Edit difference data
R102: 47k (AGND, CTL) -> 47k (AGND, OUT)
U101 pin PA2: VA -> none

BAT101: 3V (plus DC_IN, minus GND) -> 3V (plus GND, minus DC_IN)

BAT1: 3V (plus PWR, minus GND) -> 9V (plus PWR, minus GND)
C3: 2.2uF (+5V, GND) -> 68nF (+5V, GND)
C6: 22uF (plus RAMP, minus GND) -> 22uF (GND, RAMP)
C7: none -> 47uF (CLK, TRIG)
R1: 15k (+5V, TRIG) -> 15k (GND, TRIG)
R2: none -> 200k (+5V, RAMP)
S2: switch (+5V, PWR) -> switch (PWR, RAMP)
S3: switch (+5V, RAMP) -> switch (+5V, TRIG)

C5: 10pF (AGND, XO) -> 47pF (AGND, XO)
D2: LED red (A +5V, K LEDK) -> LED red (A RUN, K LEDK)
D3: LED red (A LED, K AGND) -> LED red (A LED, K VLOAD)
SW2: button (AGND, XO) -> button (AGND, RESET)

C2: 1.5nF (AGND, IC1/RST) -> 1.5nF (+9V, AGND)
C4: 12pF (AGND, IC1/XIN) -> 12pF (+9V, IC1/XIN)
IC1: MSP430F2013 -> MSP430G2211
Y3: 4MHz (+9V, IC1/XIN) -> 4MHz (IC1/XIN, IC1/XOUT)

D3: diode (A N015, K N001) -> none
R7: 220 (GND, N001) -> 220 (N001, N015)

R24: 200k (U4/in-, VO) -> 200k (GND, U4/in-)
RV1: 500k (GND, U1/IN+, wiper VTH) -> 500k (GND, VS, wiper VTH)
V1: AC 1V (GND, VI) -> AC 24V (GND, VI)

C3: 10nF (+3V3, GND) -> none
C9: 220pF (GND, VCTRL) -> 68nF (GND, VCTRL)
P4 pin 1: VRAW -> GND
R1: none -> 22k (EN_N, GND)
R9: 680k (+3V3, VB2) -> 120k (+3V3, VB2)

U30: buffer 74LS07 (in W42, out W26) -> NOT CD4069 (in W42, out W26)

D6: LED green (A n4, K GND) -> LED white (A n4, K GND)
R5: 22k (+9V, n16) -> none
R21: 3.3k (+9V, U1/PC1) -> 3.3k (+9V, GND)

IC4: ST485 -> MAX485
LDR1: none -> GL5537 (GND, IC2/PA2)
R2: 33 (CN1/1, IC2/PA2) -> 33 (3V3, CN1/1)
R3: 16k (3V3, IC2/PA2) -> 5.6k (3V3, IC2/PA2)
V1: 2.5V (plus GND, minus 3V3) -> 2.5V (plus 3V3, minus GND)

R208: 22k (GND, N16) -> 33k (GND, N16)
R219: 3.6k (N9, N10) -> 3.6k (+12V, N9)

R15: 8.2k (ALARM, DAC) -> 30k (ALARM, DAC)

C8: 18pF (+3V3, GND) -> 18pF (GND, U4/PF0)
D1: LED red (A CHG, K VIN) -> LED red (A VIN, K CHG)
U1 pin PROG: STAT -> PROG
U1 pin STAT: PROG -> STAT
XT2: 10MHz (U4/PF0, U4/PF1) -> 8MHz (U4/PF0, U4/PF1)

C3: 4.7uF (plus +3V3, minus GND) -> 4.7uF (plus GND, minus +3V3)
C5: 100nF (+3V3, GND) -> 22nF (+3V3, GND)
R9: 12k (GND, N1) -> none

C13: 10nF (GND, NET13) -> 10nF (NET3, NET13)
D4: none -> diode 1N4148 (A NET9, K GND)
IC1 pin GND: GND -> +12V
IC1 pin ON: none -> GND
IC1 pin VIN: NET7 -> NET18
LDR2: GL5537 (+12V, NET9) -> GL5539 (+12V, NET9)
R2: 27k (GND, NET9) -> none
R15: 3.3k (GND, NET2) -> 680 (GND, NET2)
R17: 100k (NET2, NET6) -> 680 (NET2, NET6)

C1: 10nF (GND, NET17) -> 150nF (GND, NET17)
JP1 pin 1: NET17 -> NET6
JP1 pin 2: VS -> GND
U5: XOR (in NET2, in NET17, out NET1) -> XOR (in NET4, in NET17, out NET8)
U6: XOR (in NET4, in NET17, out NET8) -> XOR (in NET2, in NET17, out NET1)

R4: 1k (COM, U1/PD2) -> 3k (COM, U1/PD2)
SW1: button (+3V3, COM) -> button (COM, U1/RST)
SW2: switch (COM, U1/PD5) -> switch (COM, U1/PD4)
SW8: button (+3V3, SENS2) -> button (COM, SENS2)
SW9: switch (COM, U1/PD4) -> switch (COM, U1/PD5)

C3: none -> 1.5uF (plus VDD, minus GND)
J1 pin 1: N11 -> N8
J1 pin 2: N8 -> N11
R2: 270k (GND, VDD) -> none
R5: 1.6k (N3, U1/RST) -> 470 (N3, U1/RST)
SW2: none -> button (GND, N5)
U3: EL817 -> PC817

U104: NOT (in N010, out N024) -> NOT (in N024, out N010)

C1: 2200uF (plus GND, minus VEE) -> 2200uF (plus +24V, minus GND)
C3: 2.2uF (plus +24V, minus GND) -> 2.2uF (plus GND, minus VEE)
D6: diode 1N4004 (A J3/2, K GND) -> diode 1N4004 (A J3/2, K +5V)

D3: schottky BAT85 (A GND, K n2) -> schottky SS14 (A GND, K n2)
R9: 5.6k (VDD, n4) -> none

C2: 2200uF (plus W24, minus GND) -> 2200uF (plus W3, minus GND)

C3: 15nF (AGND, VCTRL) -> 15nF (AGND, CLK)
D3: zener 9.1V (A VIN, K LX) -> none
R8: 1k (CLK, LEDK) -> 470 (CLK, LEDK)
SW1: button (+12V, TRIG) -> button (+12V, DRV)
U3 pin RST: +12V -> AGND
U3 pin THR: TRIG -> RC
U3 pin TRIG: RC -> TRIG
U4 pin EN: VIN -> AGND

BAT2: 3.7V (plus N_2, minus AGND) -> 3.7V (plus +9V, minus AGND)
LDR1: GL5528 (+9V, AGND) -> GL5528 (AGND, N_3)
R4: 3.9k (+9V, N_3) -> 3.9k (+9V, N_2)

## [TASK DESCRIPTION]
One stretch of the lines above is wanted, from the line that contains "V1: 2.5V (plus" through the line that contains "IC1 pin VIN: NET7 -> NET18". Output it exactly.

## [ANSWER TO THIS TASK]
V1: 2.5V (plus GND, minus 3V3) -> 2.5V (plus 3V3, minus GND)

R208: 22k (GND, N16) -> 33k (GND, N16)
R219: 3.6k (N9, N10) -> 3.6k (+12V, N9)

R15: 8.2k (ALARM, DAC) -> 30k (ALARM, DAC)

C8: 18pF (+3V3, GND) -> 18pF (GND, U4/PF0)
D1: LED red (A CHG, K VIN) -> LED red (A VIN, K CHG)
U1 pin PROG: STAT -> PROG
U1 pin STAT: PROG -> STAT
XT2: 10MHz (U4/PF0, U4/PF1) -> 8MHz (U4/PF0, U4/PF1)

C3: 4.7uF (plus +3V3, minus GND) -> 4.7uF (plus GND, minus +3V3)
C5: 100nF (+3V3, GND) -> 22nF (+3V3, GND)
R9: 12k (GND, N1) -> none

C13: 10nF (GND, NET13) -> 10nF (NET3, NET13)
D4: none -> diode 1N4148 (A NET9, K GND)
IC1 pin GND: GND -> +12V
IC1 pin ON: none -> GND
IC1 pin VIN: NET7 -> NET18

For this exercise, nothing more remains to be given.